Provided records:
* * * * * * *
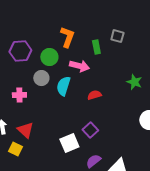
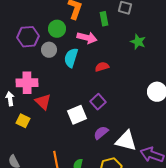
purple hexagon: (20, 51) -> (28, 37), moved
green star: (134, 82) -> (138, 42), moved
pink cross: (19, 95) -> (27, 83), moved, size x1.5
red triangle: (25, 130) -> (43, 102), moved

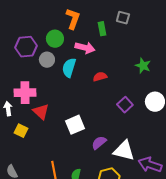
green star: (138, 42) -> (143, 66), moved
purple square: (98, 102) -> (125, 105), moved

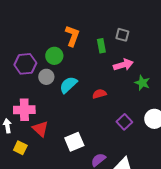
pink arrow: (85, 48) -> (123, 65), moved, turned -30
cyan semicircle: (69, 68) -> (68, 85), turned 30

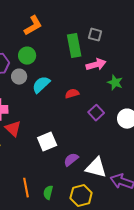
orange L-shape: (72, 36) -> (33, 26), moved, turned 40
green rectangle: (101, 46) -> (74, 46), size x1.6
purple square: (124, 122) -> (96, 113), moved

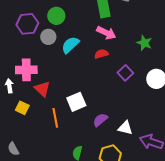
pink arrow: (96, 65) -> (106, 33), moved, turned 42
white triangle: (96, 168) -> (125, 128), size x0.7
orange line: (26, 188) -> (55, 118), moved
* * * * * * *
Exercise goal: Reproduce verbatim every line starting at the line that holds "cyan semicircle: (69, 68)" and ending with the final line of the data; omit the pictures.

Task solution:
cyan semicircle: (69, 68) -> (68, 85), turned 30

orange L-shape: (72, 36) -> (33, 26), moved, turned 40
green rectangle: (101, 46) -> (74, 46), size x1.6
purple square: (124, 122) -> (96, 113), moved

pink arrow: (96, 65) -> (106, 33), moved, turned 42
white triangle: (96, 168) -> (125, 128), size x0.7
orange line: (26, 188) -> (55, 118), moved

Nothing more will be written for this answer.